Extracted information:
● ● ● ● ● ● ●

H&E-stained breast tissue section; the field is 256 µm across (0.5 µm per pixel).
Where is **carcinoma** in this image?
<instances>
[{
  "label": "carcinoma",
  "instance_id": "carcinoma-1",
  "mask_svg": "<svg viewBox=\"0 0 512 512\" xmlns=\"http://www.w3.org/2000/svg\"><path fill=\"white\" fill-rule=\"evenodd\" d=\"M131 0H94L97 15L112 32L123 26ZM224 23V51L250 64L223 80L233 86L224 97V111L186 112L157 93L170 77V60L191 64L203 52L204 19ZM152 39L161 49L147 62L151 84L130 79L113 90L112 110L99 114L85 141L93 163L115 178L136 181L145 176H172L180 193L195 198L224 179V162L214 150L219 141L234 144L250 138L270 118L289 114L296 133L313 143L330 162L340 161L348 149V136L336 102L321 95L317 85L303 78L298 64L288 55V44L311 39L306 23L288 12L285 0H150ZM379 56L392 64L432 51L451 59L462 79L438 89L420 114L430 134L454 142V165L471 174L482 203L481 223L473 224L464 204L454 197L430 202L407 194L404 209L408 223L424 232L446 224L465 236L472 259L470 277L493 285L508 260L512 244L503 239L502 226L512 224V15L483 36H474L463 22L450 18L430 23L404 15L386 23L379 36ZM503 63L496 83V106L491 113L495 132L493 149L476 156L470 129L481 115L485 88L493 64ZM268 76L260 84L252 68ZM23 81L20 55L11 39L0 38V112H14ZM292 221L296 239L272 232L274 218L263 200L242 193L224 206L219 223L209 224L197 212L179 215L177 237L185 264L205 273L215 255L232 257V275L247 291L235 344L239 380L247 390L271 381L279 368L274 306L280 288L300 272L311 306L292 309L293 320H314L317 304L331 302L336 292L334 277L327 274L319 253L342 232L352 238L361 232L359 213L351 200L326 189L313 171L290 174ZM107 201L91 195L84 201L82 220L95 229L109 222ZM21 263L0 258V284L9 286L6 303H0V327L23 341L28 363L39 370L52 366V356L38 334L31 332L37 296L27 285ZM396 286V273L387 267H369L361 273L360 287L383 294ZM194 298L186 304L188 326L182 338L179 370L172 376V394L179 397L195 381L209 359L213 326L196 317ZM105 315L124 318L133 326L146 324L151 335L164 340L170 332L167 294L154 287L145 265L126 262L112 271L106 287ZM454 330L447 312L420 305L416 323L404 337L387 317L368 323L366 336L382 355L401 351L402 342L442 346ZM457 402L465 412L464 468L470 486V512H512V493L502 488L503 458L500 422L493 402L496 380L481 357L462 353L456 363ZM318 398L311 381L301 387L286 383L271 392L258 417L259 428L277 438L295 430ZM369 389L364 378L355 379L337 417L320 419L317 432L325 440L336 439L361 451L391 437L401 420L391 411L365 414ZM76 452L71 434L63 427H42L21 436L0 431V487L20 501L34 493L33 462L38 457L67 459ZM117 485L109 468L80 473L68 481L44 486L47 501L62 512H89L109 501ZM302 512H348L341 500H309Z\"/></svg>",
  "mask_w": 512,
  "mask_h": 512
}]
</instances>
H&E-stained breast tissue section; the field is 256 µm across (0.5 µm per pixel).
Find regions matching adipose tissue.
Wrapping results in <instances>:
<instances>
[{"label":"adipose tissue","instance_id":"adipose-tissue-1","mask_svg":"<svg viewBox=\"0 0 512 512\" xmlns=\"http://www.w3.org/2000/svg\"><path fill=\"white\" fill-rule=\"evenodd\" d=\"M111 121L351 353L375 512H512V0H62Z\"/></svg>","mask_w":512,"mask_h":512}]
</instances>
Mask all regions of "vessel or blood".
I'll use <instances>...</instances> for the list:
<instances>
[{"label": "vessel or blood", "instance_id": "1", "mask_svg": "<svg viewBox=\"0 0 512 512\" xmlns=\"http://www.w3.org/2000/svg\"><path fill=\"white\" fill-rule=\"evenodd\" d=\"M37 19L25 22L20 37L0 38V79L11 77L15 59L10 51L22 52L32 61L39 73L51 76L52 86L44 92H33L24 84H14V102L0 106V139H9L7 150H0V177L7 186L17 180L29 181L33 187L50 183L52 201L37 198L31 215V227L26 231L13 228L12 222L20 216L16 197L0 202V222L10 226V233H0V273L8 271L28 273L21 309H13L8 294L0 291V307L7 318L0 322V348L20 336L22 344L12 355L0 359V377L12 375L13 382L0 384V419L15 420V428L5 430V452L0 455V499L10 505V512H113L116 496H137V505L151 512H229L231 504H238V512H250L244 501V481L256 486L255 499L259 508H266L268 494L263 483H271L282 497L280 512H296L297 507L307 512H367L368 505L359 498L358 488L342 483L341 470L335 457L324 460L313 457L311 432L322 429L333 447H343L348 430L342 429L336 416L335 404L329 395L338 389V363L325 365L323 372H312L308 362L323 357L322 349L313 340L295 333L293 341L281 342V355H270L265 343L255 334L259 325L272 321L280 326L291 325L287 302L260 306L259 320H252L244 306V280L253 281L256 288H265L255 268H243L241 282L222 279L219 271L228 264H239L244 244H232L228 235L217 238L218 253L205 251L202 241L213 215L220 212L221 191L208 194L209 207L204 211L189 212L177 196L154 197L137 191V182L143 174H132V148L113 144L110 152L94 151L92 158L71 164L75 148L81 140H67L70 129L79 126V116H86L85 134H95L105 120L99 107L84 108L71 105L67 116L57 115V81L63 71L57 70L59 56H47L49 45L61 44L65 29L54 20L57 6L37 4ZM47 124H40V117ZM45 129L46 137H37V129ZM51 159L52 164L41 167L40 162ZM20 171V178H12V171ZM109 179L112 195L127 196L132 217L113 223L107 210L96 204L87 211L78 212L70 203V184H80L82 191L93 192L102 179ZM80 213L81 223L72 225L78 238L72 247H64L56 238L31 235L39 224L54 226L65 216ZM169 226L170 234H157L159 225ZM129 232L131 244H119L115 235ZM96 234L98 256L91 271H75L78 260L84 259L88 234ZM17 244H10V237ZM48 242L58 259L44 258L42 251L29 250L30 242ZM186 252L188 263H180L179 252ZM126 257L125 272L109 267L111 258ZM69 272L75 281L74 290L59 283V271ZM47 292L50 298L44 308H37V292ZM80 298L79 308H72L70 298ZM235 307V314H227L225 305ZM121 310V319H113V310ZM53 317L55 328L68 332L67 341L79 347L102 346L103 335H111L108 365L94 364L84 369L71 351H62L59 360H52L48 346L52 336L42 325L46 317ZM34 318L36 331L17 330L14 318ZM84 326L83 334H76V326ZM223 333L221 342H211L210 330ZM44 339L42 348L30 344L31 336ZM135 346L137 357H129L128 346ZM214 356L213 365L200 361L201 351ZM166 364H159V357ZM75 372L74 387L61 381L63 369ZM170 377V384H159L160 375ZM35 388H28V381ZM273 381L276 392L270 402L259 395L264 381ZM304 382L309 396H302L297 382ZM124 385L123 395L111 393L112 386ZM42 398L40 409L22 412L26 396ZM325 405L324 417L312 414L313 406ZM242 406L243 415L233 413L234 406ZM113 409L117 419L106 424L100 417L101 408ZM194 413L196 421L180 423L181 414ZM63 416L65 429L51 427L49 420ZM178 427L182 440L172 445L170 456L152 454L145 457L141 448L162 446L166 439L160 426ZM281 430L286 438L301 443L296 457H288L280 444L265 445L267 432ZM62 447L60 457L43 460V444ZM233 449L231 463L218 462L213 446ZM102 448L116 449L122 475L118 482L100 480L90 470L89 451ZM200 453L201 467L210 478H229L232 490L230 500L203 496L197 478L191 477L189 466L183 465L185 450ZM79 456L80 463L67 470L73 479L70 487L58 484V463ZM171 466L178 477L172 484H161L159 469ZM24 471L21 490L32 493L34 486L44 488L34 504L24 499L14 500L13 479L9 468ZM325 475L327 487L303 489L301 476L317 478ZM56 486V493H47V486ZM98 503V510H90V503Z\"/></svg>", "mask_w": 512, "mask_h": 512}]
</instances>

● ● ● ● ● ● ●

Problem to work on:
Pick each line holding the word "adipose" out of the data and copy it.

Solution to this problem:
Find regions matching adipose tissue.
[{"label":"adipose tissue","instance_id":"adipose-tissue-1","mask_svg":"<svg viewBox=\"0 0 512 512\" xmlns=\"http://www.w3.org/2000/svg\"><path fill=\"white\" fill-rule=\"evenodd\" d=\"M111 121L351 353L375 512H512V0H62Z\"/></svg>","mask_w":512,"mask_h":512}]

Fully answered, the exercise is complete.